» EXERCISE BRIEF:
Could you copy every line of the data that contains "slope"?

[Records drawn from a dataset]
#####

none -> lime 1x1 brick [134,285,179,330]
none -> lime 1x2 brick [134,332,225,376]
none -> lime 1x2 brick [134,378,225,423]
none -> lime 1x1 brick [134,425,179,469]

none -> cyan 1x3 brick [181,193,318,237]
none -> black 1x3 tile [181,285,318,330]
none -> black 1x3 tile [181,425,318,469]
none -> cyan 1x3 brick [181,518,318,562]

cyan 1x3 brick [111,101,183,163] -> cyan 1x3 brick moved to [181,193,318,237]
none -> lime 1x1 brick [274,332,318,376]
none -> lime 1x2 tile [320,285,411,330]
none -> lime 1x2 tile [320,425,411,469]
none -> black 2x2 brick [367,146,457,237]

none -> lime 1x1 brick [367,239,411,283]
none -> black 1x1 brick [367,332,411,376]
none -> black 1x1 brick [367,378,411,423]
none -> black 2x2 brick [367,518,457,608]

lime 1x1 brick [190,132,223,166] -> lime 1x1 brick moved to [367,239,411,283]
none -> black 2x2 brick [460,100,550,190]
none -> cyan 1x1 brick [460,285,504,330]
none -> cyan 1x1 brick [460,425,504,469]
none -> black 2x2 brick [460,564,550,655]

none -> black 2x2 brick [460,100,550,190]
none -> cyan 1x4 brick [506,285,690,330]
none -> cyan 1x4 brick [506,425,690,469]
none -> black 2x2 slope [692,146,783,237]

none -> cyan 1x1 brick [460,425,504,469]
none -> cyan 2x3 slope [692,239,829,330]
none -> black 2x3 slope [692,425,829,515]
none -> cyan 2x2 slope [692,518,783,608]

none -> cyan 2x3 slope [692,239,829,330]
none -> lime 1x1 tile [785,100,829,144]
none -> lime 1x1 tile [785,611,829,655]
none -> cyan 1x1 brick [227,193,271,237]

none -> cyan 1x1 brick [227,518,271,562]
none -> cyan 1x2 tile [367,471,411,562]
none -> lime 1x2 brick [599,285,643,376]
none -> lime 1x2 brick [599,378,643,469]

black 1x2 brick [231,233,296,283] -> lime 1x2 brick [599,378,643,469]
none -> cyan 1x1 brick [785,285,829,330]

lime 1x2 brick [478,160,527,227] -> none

#####

» WRITTEN ANSWER:
none -> black 2x2 slope [692,146,783,237]
none -> cyan 2x3 slope [692,239,829,330]
none -> black 2x3 slope [692,425,829,515]
none -> cyan 2x2 slope [692,518,783,608]
none -> cyan 2x3 slope [692,239,829,330]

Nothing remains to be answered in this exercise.